Before-and-after object lists
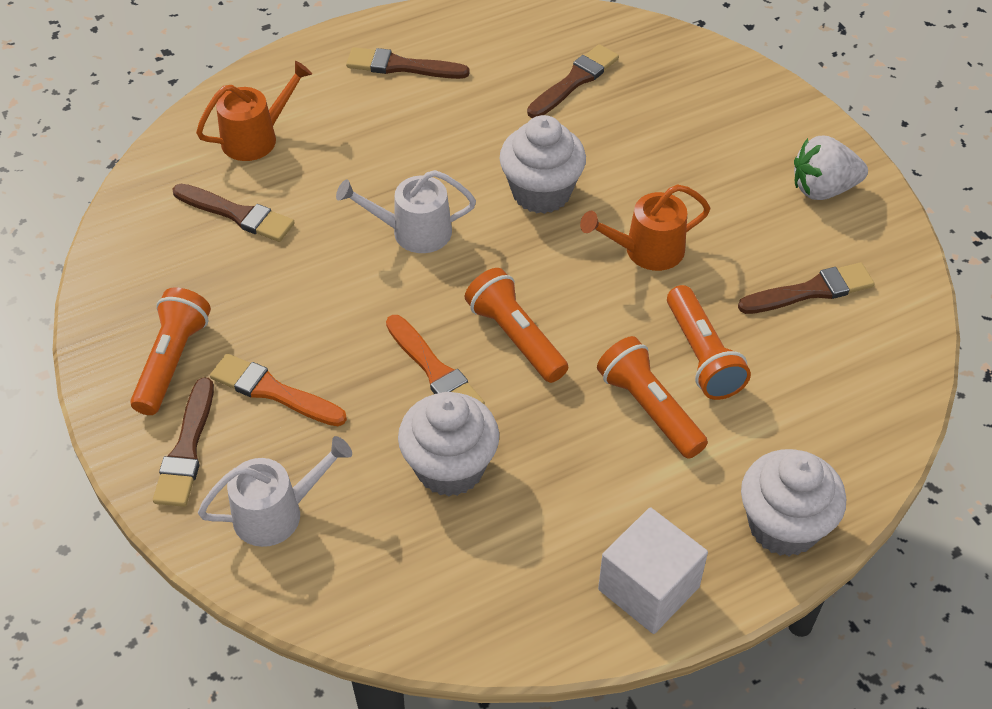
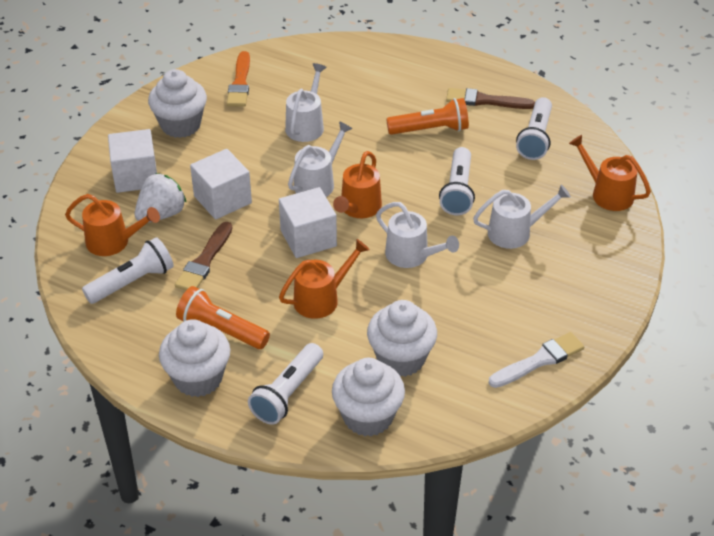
brown brush: 5 -> 2
orange brush: 2 -> 1
orange flashlight: 4 -> 2
orange watering can: 2 -> 4
white brush: 0 -> 1
white cube: 1 -> 3
white cupcake: 3 -> 4
white flashlight: 0 -> 4
white watering can: 2 -> 4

| Work task |
The answer must be an exact copy of the lines from the one containing "orange flashlight: 4 -> 2" through the last line of the records, both included.

| Task solution |
orange flashlight: 4 -> 2
orange watering can: 2 -> 4
white brush: 0 -> 1
white cube: 1 -> 3
white cupcake: 3 -> 4
white flashlight: 0 -> 4
white watering can: 2 -> 4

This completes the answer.